# ENTRIES SHOWN
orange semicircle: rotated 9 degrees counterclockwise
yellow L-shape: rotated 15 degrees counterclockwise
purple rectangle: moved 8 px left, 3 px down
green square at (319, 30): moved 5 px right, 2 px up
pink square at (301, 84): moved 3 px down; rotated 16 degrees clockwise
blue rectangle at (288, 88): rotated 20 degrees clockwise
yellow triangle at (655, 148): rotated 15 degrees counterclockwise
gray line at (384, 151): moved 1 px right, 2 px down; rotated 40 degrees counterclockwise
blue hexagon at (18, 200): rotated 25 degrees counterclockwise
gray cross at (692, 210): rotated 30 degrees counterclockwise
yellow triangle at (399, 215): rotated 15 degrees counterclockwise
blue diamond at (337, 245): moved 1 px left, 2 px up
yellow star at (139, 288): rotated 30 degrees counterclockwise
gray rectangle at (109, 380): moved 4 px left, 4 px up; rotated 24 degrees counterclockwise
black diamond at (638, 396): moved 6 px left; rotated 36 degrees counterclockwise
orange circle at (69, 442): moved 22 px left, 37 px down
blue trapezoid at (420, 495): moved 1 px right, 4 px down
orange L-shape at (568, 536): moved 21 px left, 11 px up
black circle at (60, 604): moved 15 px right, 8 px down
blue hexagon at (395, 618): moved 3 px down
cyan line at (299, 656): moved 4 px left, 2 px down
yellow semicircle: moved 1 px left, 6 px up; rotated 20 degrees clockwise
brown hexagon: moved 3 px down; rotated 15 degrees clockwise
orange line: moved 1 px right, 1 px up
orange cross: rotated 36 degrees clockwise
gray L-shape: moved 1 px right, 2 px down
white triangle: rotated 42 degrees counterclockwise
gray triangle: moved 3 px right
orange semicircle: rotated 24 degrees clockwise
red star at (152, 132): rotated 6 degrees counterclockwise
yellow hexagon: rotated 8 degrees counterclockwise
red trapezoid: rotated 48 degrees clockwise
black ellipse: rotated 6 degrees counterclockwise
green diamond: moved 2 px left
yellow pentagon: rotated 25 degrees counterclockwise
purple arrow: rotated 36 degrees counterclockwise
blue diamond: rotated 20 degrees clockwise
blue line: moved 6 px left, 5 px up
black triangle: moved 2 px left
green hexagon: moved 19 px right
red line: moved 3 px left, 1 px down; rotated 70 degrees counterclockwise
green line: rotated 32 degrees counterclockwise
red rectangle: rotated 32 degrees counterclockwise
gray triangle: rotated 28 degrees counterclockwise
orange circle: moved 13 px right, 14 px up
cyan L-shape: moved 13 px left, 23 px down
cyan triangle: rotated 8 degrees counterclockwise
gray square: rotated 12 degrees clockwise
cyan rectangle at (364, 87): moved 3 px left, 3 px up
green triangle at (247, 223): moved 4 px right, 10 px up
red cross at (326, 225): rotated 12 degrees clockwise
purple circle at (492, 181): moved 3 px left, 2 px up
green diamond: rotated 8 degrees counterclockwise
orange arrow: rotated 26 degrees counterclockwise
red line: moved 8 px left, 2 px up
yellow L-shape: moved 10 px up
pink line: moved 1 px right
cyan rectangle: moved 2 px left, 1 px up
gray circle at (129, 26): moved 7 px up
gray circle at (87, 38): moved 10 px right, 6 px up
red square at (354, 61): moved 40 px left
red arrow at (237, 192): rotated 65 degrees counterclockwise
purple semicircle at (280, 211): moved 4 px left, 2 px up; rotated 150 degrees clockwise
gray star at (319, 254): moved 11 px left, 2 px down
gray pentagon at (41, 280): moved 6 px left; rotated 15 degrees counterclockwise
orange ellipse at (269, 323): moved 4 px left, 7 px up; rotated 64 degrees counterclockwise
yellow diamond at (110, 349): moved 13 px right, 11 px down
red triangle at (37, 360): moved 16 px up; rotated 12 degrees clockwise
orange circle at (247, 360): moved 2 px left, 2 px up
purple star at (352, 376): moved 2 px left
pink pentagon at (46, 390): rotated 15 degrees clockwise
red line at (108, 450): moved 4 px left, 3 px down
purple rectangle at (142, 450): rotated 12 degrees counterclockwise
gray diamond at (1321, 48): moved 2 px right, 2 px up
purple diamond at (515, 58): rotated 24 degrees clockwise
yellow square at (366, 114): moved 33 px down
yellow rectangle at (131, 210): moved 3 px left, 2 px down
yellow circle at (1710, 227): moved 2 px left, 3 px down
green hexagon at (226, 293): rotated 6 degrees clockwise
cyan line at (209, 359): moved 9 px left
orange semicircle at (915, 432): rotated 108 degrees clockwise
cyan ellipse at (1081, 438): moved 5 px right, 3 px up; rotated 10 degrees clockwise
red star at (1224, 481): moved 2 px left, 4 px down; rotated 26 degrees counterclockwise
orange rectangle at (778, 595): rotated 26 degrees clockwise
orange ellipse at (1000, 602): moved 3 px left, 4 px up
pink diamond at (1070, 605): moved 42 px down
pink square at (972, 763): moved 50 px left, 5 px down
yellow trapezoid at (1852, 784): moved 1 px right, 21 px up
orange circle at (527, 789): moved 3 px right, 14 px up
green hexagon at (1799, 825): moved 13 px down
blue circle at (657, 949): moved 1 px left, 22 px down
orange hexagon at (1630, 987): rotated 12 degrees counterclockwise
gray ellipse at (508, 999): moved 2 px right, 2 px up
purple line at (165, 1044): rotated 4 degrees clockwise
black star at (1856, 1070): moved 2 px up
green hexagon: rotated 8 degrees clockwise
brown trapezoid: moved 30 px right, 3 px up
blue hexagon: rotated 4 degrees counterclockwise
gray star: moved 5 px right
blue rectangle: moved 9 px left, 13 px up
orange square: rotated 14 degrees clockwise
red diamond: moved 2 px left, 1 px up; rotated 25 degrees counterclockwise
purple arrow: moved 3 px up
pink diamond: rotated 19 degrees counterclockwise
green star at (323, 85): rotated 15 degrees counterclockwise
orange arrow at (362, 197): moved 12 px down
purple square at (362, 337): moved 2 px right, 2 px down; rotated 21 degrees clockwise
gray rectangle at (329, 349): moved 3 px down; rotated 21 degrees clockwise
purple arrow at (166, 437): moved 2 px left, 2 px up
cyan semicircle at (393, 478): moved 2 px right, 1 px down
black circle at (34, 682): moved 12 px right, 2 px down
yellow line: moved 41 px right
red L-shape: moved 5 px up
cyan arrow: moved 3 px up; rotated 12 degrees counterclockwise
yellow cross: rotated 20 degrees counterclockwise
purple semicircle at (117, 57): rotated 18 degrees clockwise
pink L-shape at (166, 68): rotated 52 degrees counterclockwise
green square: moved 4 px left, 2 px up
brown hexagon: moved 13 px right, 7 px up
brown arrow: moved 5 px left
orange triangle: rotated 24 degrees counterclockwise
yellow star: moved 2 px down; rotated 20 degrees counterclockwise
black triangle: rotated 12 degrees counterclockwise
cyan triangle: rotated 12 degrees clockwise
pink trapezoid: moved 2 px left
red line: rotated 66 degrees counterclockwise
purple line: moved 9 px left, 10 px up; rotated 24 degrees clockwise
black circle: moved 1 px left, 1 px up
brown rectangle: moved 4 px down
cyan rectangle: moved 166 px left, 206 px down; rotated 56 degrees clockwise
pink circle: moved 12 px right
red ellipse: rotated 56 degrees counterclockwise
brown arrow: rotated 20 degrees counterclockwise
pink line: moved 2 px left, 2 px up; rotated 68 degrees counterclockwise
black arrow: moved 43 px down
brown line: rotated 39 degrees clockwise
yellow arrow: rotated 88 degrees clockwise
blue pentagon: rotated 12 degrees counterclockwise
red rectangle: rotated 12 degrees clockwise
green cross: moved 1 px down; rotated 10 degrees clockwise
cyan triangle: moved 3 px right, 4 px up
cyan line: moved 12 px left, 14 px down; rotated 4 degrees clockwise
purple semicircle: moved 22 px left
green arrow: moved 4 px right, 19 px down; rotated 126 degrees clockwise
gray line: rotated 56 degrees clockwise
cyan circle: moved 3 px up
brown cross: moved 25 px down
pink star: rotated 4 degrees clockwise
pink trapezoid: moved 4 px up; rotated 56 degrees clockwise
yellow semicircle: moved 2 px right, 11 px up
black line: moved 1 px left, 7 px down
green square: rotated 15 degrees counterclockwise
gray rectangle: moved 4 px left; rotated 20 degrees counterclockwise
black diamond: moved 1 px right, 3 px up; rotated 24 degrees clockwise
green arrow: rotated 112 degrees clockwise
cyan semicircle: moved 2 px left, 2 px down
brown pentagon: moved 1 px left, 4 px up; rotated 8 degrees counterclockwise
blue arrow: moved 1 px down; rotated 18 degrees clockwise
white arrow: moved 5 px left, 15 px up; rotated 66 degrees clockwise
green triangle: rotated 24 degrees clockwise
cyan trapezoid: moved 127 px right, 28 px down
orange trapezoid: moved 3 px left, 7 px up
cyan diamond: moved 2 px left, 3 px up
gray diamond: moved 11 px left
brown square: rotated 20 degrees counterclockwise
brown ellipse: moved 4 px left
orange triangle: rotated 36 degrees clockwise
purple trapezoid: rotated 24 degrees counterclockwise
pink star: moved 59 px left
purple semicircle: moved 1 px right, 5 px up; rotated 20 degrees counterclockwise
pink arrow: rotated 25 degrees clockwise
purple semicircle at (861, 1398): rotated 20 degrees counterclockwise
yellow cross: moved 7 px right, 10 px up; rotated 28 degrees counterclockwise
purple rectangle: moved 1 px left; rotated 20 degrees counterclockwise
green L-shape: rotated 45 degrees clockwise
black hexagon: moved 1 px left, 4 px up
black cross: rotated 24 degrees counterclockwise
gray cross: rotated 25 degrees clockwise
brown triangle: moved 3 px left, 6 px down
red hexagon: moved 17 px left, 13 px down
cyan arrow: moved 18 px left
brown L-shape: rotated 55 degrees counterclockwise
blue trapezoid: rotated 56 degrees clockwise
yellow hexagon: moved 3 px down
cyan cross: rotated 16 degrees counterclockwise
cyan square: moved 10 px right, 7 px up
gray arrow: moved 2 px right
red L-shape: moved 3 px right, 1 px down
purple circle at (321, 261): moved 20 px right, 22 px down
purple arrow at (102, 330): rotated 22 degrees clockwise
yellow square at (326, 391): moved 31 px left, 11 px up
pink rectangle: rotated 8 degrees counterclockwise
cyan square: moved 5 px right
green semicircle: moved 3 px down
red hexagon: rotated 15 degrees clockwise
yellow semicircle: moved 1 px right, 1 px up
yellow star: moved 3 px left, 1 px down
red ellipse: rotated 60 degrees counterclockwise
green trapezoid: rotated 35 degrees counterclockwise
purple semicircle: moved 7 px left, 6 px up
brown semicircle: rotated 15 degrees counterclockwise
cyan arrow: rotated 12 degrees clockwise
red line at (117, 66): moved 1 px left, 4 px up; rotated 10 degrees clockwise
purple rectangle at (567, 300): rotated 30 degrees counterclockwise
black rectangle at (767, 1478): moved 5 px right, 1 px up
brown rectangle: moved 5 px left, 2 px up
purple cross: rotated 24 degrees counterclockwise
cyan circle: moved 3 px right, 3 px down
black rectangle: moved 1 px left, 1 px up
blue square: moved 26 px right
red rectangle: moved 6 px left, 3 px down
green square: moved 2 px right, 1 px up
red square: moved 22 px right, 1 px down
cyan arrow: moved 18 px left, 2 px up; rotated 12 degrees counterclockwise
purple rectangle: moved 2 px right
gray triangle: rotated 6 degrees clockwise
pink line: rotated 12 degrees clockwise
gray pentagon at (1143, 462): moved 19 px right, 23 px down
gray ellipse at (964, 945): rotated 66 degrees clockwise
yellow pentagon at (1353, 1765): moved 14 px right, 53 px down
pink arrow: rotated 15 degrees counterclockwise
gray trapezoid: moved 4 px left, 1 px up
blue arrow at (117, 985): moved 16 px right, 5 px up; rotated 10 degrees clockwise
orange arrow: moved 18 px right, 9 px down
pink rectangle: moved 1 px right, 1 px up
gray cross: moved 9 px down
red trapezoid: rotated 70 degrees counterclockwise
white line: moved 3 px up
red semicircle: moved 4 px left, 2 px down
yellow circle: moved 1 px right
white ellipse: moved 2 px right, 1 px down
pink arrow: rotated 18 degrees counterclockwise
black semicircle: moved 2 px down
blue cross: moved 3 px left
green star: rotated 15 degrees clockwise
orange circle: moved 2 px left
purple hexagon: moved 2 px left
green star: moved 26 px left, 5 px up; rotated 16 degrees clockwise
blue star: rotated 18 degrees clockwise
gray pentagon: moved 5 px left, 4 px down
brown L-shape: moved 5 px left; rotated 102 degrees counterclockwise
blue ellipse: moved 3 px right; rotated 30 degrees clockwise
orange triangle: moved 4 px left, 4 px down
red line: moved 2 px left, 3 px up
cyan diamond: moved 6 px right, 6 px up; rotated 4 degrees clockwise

# ABOUT THIS EXERCISE
What is asked for is an exact copy of the lines above from the one containing "purple arrow: moved 3 px up" through the one containing "purple square at", and only those.

# RESPONSE TO THIS TASK
purple arrow: moved 3 px up
pink diamond: rotated 19 degrees counterclockwise
green star at (323, 85): rotated 15 degrees counterclockwise
orange arrow at (362, 197): moved 12 px down
purple square at (362, 337): moved 2 px right, 2 px down; rotated 21 degrees clockwise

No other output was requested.